--- Aim of the exercise ---
All of the data needs to be reproduced with no alterations.

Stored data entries
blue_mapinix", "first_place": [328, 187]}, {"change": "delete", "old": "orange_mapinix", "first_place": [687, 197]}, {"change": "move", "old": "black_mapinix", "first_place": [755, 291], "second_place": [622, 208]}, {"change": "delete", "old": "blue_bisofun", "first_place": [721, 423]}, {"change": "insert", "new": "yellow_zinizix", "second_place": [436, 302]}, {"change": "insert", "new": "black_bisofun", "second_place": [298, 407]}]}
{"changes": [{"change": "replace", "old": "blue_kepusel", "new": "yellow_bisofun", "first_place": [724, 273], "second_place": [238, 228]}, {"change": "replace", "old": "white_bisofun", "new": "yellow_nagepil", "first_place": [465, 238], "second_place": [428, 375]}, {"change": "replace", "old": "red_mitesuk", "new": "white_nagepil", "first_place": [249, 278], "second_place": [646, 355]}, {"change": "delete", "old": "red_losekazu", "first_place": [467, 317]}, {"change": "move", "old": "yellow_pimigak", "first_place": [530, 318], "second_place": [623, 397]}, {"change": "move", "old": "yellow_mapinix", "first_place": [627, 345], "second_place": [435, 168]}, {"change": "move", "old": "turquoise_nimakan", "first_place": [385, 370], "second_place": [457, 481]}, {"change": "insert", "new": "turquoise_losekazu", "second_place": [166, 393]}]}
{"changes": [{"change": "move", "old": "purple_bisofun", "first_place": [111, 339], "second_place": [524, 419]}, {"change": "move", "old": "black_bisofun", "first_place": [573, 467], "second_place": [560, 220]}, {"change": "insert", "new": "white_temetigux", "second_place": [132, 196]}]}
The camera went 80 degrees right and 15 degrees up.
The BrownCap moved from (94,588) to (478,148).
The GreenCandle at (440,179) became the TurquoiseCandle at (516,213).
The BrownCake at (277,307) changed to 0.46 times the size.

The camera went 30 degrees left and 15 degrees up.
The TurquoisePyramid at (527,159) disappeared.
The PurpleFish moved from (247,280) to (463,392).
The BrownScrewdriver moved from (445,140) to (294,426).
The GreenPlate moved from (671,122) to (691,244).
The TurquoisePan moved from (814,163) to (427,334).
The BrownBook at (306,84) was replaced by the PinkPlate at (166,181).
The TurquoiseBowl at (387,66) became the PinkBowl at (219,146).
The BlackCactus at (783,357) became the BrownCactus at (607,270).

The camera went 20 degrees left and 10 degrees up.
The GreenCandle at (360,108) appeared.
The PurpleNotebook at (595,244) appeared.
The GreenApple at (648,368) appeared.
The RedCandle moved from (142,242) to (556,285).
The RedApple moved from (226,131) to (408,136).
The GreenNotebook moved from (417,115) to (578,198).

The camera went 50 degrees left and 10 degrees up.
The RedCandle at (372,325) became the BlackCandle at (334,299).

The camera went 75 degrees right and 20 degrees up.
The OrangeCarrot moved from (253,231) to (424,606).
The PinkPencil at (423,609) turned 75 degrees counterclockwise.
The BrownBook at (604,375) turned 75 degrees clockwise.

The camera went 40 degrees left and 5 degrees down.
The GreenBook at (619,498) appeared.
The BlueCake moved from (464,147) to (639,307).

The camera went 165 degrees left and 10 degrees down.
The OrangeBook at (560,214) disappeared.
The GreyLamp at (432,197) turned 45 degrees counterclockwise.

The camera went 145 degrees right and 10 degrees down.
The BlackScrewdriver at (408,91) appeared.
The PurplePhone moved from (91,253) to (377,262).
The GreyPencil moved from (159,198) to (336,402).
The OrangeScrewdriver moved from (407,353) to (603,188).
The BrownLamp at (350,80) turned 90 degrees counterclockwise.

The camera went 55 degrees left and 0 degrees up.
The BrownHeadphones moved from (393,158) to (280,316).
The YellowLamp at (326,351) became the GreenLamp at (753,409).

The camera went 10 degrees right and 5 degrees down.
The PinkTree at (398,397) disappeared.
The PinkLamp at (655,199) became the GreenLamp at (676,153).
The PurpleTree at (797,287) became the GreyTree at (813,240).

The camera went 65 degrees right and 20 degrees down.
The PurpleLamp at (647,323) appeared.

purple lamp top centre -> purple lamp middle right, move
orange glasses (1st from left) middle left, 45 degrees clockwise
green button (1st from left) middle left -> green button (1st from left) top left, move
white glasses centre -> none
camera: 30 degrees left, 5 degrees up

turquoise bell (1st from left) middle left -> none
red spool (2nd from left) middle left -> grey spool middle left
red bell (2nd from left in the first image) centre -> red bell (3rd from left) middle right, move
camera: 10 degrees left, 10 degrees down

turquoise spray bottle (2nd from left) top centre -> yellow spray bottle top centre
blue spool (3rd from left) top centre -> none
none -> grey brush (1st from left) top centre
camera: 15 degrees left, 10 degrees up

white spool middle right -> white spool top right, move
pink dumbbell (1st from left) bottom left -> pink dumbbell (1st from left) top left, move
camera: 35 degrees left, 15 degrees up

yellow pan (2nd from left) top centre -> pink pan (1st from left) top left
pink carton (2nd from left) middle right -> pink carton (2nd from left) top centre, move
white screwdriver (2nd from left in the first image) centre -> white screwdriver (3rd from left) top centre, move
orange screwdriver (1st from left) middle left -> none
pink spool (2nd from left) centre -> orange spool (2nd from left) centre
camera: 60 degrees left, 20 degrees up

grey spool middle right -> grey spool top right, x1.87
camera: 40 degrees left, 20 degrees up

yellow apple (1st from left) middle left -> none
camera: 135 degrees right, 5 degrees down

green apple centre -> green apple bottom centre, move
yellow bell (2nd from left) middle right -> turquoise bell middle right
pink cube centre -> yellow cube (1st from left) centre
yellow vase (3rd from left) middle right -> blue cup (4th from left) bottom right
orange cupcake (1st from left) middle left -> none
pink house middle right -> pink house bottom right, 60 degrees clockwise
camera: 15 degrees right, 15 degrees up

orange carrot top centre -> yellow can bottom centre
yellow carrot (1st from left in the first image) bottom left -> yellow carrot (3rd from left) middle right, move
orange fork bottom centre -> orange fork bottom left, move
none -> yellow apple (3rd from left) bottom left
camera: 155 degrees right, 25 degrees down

--- Output below ---
blue_mapinix", "first_place": [328, 187]}, {"change": "delete", "old": "orange_mapinix", "first_place": [687, 197]}, {"change": "move", "old": "black_mapinix", "first_place": [755, 291], "second_place": [622, 208]}, {"change": "delete", "old": "blue_bisofun", "first_place": [721, 423]}, {"change": "insert", "new": "yellow_zinizix", "second_place": [436, 302]}, {"change": "insert", "new": "black_bisofun", "second_place": [298, 407]}]}
{"changes": [{"change": "replace", "old": "blue_kepusel", "new": "yellow_bisofun", "first_place": [724, 273], "second_place": [238, 228]}, {"change": "replace", "old": "white_bisofun", "new": "yellow_nagepil", "first_place": [465, 238], "second_place": [428, 375]}, {"change": "replace", "old": "red_mitesuk", "new": "white_nagepil", "first_place": [249, 278], "second_place": [646, 355]}, {"change": "delete", "old": "red_losekazu", "first_place": [467, 317]}, {"change": "move", "old": "yellow_pimigak", "first_place": [530, 318], "second_place": [623, 397]}, {"change": "move", "old": "yellow_mapinix", "first_place": [627, 345], "second_place": [435, 168]}, {"change": "move", "old": "turquoise_nimakan", "first_place": [385, 370], "second_place": [457, 481]}, {"change": "insert", "new": "turquoise_losekazu", "second_place": [166, 393]}]}
{"changes": [{"change": "move", "old": "purple_bisofun", "first_place": [111, 339], "second_place": [524, 419]}, {"change": "move", "old": "black_bisofun", "first_place": [573, 467], "second_place": [560, 220]}, {"change": "insert", "new": "white_temetigux", "second_place": [132, 196]}]}
The camera went 80 degrees right and 15 degrees up.
The BrownCap moved from (94,588) to (478,148).
The GreenCandle at (440,179) became the TurquoiseCandle at (516,213).
The BrownCake at (277,307) changed to 0.46 times the size.

The camera went 30 degrees left and 15 degrees up.
The TurquoisePyramid at (527,159) disappeared.
The PurpleFish moved from (247,280) to (463,392).
The BrownScrewdriver moved from (445,140) to (294,426).
The GreenPlate moved from (671,122) to (691,244).
The TurquoisePan moved from (814,163) to (427,334).
The BrownBook at (306,84) was replaced by the PinkPlate at (166,181).
The TurquoiseBowl at (387,66) became the PinkBowl at (219,146).
The BlackCactus at (783,357) became the BrownCactus at (607,270).

The camera went 20 degrees left and 10 degrees up.
The GreenCandle at (360,108) appeared.
The PurpleNotebook at (595,244) appeared.
The GreenApple at (648,368) appeared.
The RedCandle moved from (142,242) to (556,285).
The RedApple moved from (226,131) to (408,136).
The GreenNotebook moved from (417,115) to (578,198).

The camera went 50 degrees left and 10 degrees up.
The RedCandle at (372,325) became the BlackCandle at (334,299).

The camera went 75 degrees right and 20 degrees up.
The OrangeCarrot moved from (253,231) to (424,606).
The PinkPencil at (423,609) turned 75 degrees counterclockwise.
The BrownBook at (604,375) turned 75 degrees clockwise.

The camera went 40 degrees left and 5 degrees down.
The GreenBook at (619,498) appeared.
The BlueCake moved from (464,147) to (639,307).

The camera went 165 degrees left and 10 degrees down.
The OrangeBook at (560,214) disappeared.
The GreyLamp at (432,197) turned 45 degrees counterclockwise.

The camera went 145 degrees right and 10 degrees down.
The BlackScrewdriver at (408,91) appeared.
The PurplePhone moved from (91,253) to (377,262).
The GreyPencil moved from (159,198) to (336,402).
The OrangeScrewdriver moved from (407,353) to (603,188).
The BrownLamp at (350,80) turned 90 degrees counterclockwise.

The camera went 55 degrees left and 0 degrees up.
The BrownHeadphones moved from (393,158) to (280,316).
The YellowLamp at (326,351) became the GreenLamp at (753,409).

The camera went 10 degrees right and 5 degrees down.
The PinkTree at (398,397) disappeared.
The PinkLamp at (655,199) became the GreenLamp at (676,153).
The PurpleTree at (797,287) became the GreyTree at (813,240).

The camera went 65 degrees right and 20 degrees down.
The PurpleLamp at (647,323) appeared.

purple lamp top centre -> purple lamp middle right, move
orange glasses (1st from left) middle left, 45 degrees clockwise
green button (1st from left) middle left -> green button (1st from left) top left, move
white glasses centre -> none
camera: 30 degrees left, 5 degrees up

turquoise bell (1st from left) middle left -> none
red spool (2nd from left) middle left -> grey spool middle left
red bell (2nd from left in the first image) centre -> red bell (3rd from left) middle right, move
camera: 10 degrees left, 10 degrees down

turquoise spray bottle (2nd from left) top centre -> yellow spray bottle top centre
blue spool (3rd from left) top centre -> none
none -> grey brush (1st from left) top centre
camera: 15 degrees left, 10 degrees up

white spool middle right -> white spool top right, move
pink dumbbell (1st from left) bottom left -> pink dumbbell (1st from left) top left, move
camera: 35 degrees left, 15 degrees up

yellow pan (2nd from left) top centre -> pink pan (1st from left) top left
pink carton (2nd from left) middle right -> pink carton (2nd from left) top centre, move
white screwdriver (2nd from left in the first image) centre -> white screwdriver (3rd from left) top centre, move
orange screwdriver (1st from left) middle left -> none
pink spool (2nd from left) centre -> orange spool (2nd from left) centre
camera: 60 degrees left, 20 degrees up

grey spool middle right -> grey spool top right, x1.87
camera: 40 degrees left, 20 degrees up

yellow apple (1st from left) middle left -> none
camera: 135 degrees right, 5 degrees down

green apple centre -> green apple bottom centre, move
yellow bell (2nd from left) middle right -> turquoise bell middle right
pink cube centre -> yellow cube (1st from left) centre
yellow vase (3rd from left) middle right -> blue cup (4th from left) bottom right
orange cupcake (1st from left) middle left -> none
pink house middle right -> pink house bottom right, 60 degrees clockwise
camera: 15 degrees right, 15 degrees up

orange carrot top centre -> yellow can bottom centre
yellow carrot (1st from left in the first image) bottom left -> yellow carrot (3rd from left) middle right, move
orange fork bottom centre -> orange fork bottom left, move
none -> yellow apple (3rd from left) bottom left
camera: 155 degrees right, 25 degrees down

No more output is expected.